### [TASK PROMPT]
Return nothing but the lines from the line containing "IC3 pin VIN: n17 -> n20" through the last line of the records, reproduced exactly.

-------- GIVEN ENTRIES

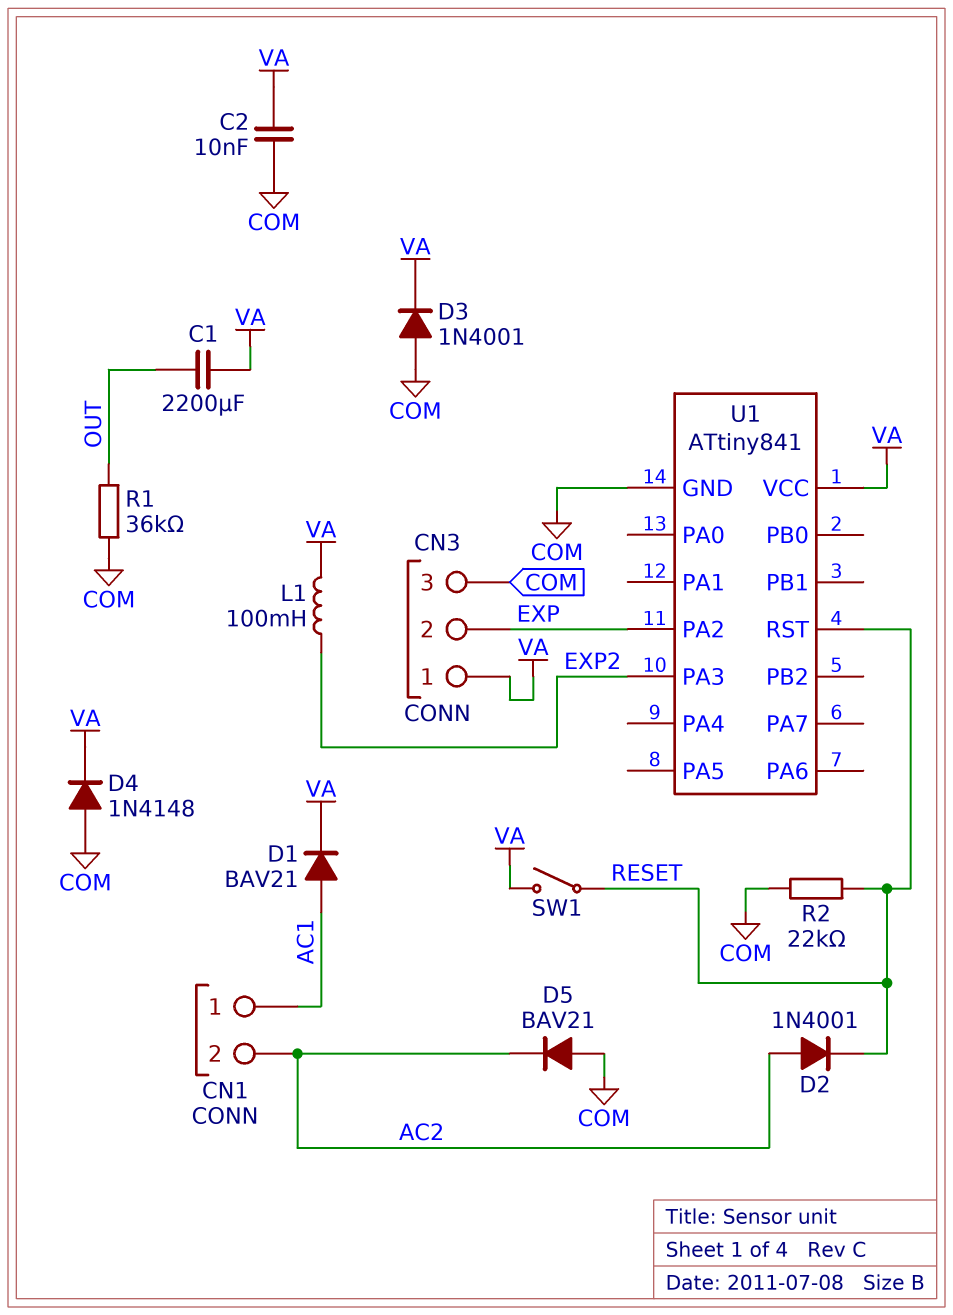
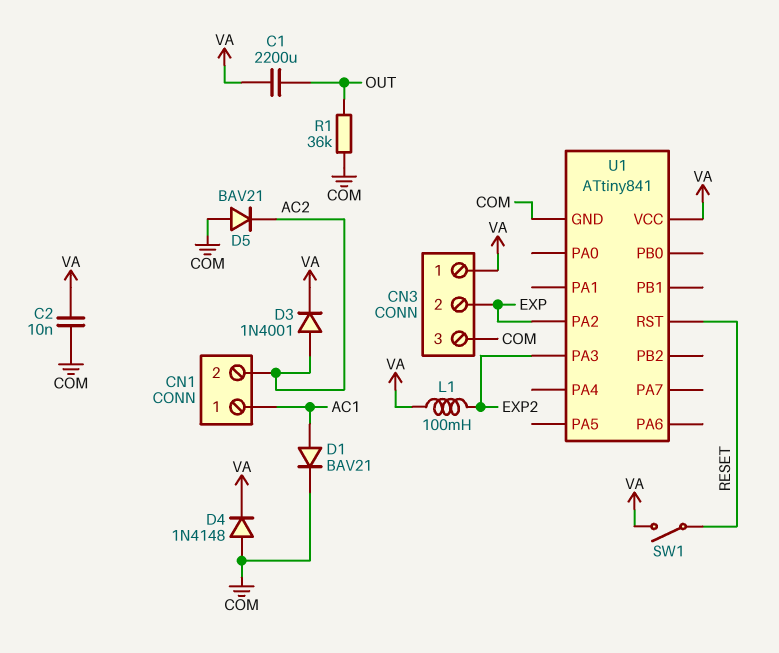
D1: diode BAV21 (A AC1, K VA) -> diode BAV21 (A AC1, K COM)
D2: diode 1N4001 (A AC2, K RESET) -> none
D3: diode 1N4001 (A COM, K VA) -> diode 1N4001 (A AC2, K VA)
R2: 22k (COM, RESET) -> none

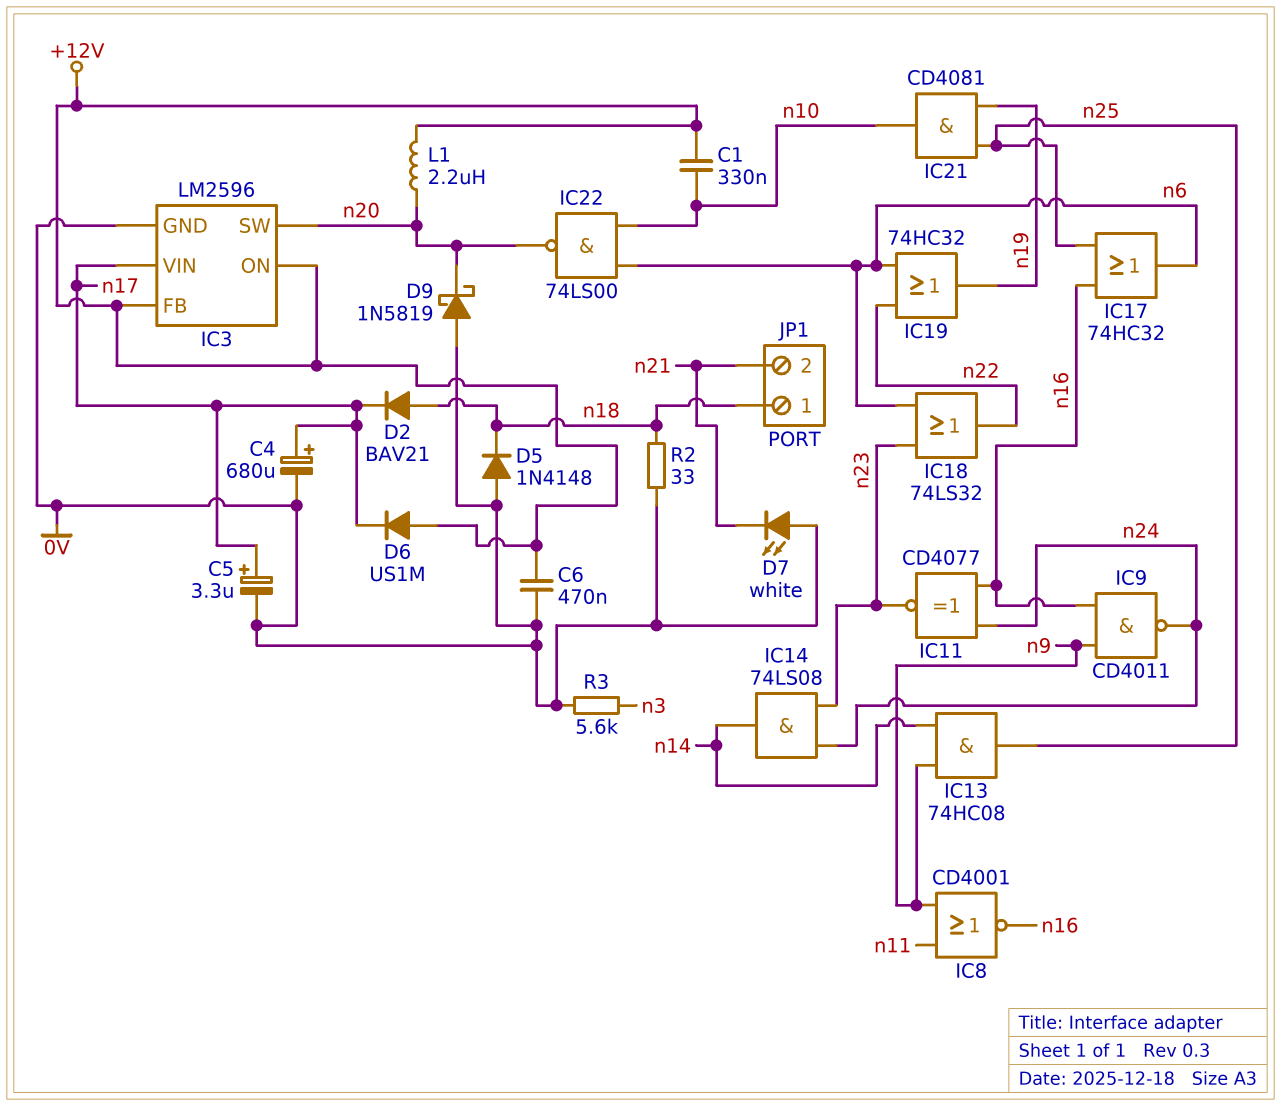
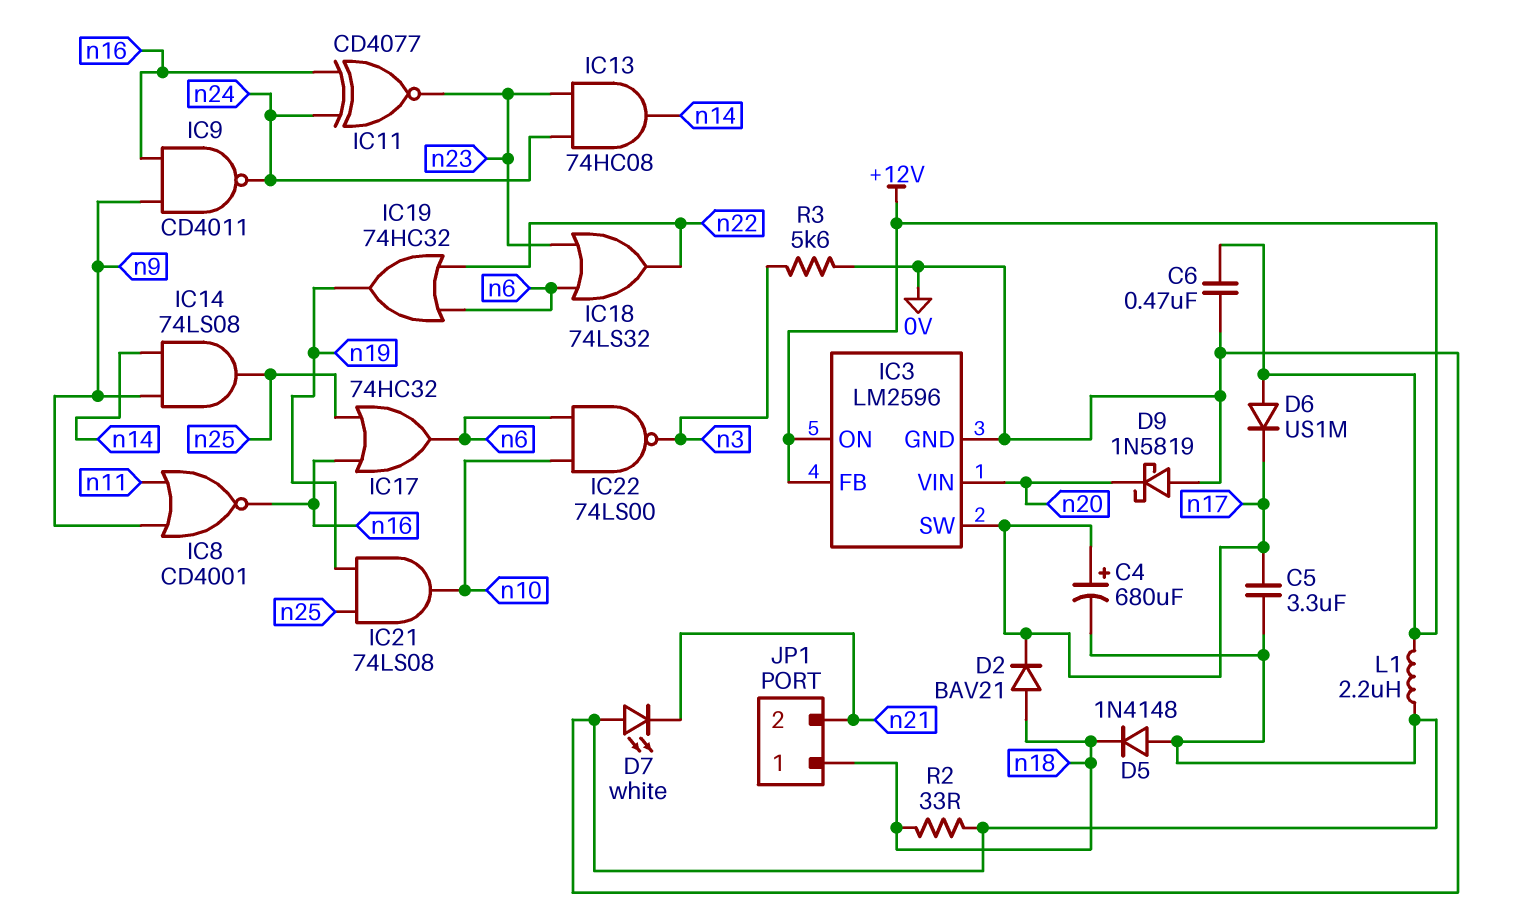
C1: 330nF (+12V, n10) -> none
C5: 3.3uF (plus n17, minus 0V) -> 3.3uF (0V, n17)
IC3 pin SW: n20 -> n17
IC3 pin VIN: n17 -> n20
IC13: AND 74HC08 (in n9, in n14, out n25) -> AND 74HC08 (in n23, in n24, out n14)
IC14: AND 74LS08 (in n23, in n24, out n14) -> AND 74LS08 (in n9, in n14, out n25)
IC21: AND CD4081 (in n19, in n25, out n10) -> AND 74LS08 (in n19, in n25, out n10)
IC22: NAND 74LS00 (in n6, in n10, out n20) -> NAND 74LS00 (in n6, in n10, out n3)
L1: 2.2uH (+12V, n20) -> 2.2uH (+12V, 0V)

----------------

### [SOLUTION]
IC3 pin VIN: n17 -> n20
IC13: AND 74HC08 (in n9, in n14, out n25) -> AND 74HC08 (in n23, in n24, out n14)
IC14: AND 74LS08 (in n23, in n24, out n14) -> AND 74LS08 (in n9, in n14, out n25)
IC21: AND CD4081 (in n19, in n25, out n10) -> AND 74LS08 (in n19, in n25, out n10)
IC22: NAND 74LS00 (in n6, in n10, out n20) -> NAND 74LS00 (in n6, in n10, out n3)
L1: 2.2uH (+12V, n20) -> 2.2uH (+12V, 0V)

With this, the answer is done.